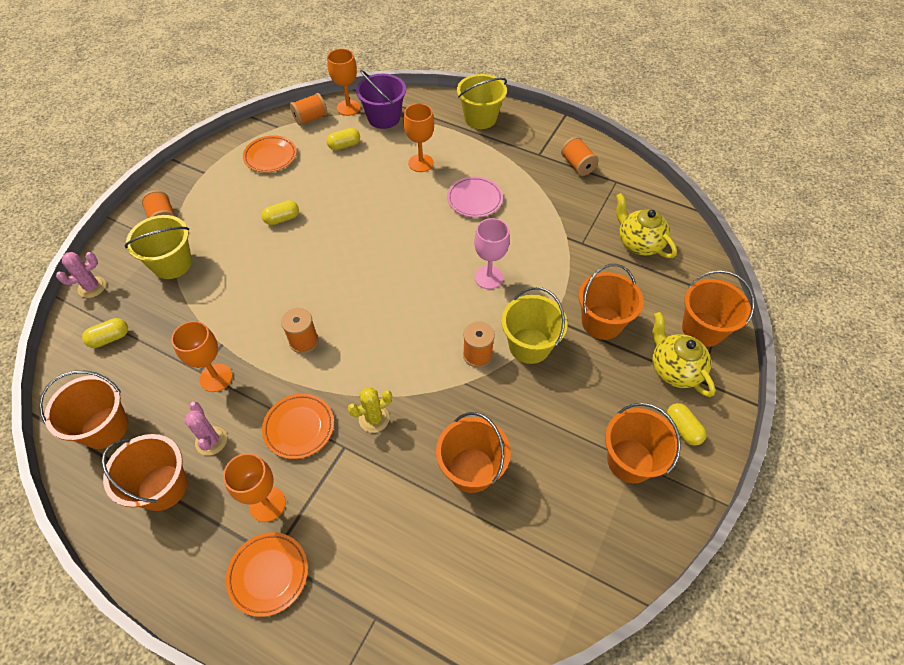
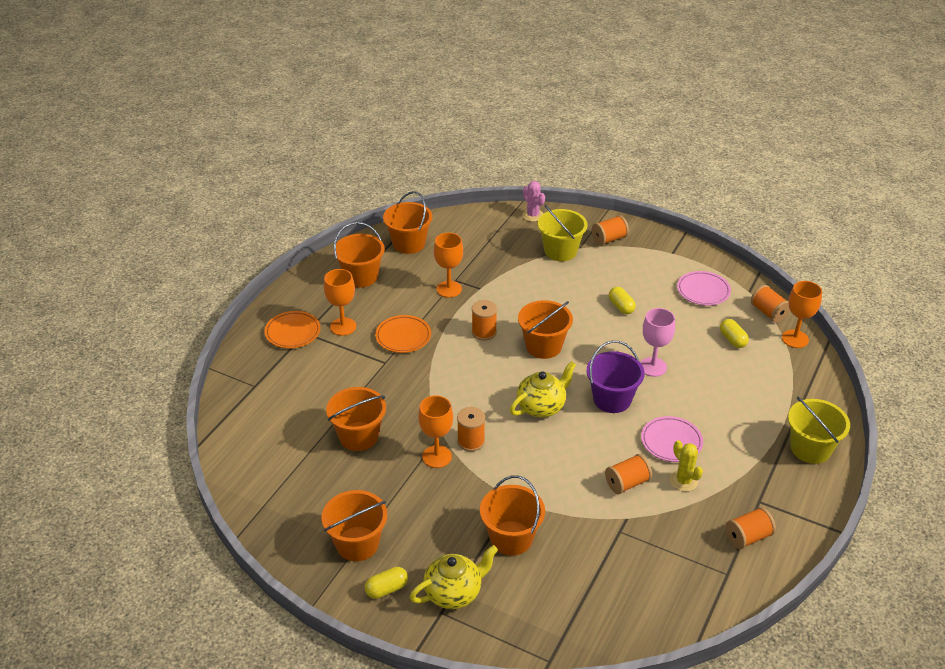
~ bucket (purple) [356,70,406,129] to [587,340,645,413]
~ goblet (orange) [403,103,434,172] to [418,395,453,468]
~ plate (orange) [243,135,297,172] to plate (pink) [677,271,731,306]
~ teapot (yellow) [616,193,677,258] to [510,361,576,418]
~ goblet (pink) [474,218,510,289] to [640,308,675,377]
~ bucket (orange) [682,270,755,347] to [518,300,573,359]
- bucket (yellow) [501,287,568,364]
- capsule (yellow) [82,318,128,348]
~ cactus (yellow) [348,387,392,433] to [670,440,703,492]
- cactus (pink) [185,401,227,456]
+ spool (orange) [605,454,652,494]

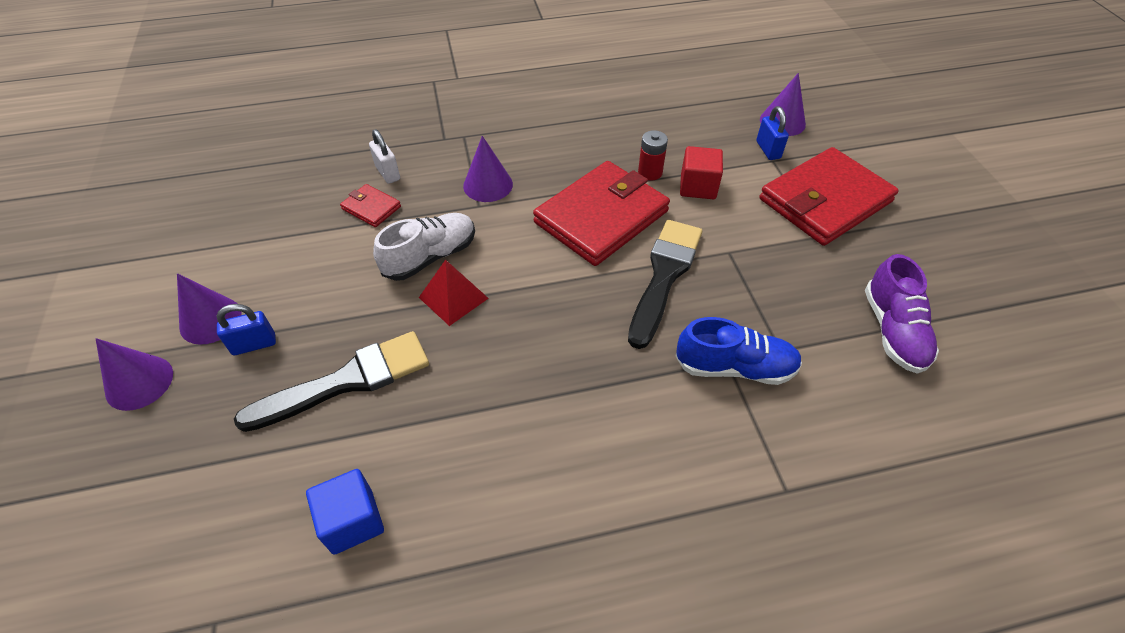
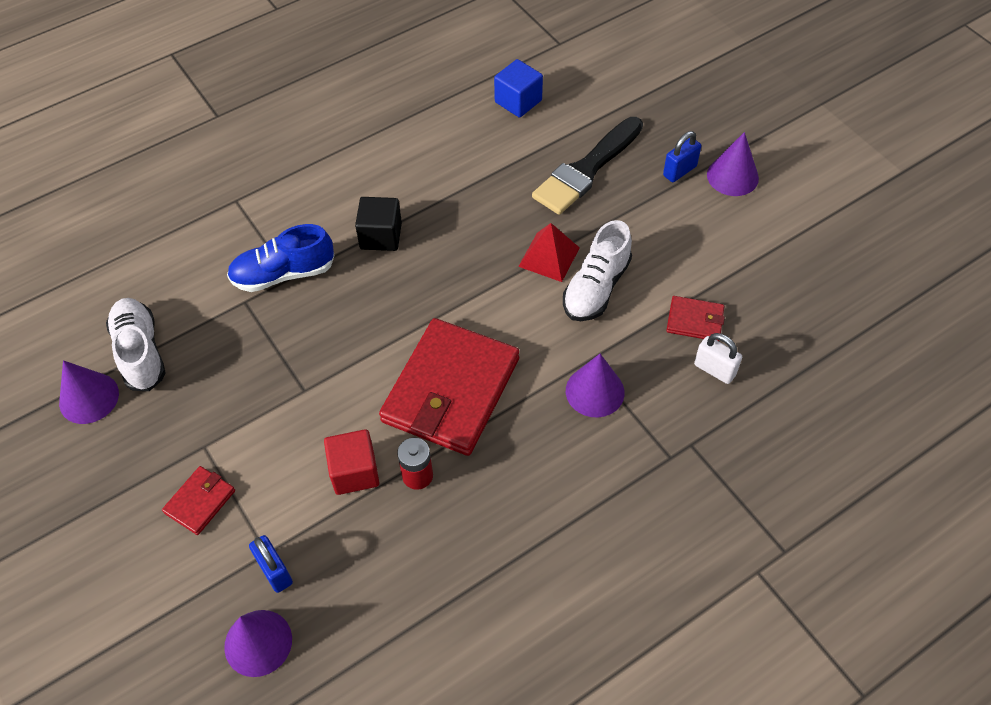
~ wallet (red) [759,147,899,246] = [162,466,235,535] x0.44
- brush (black) [628,220,702,349]
~ shoe (purple) [865,254,939,374] to shoe (white) [106,298,166,391]
~ cone (purple) [95,338,173,411] to [59,360,119,424]
+ cube (black) [355,197,402,251]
______________________________
> [WHAT YOU WILL DO]: Which lines of the data include the word "goblet"? Copy each one.

> [TASK RESPONSE]:
~ goblet (orange) [403,103,434,172] to [418,395,453,468]
~ goblet (pink) [474,218,510,289] to [640,308,675,377]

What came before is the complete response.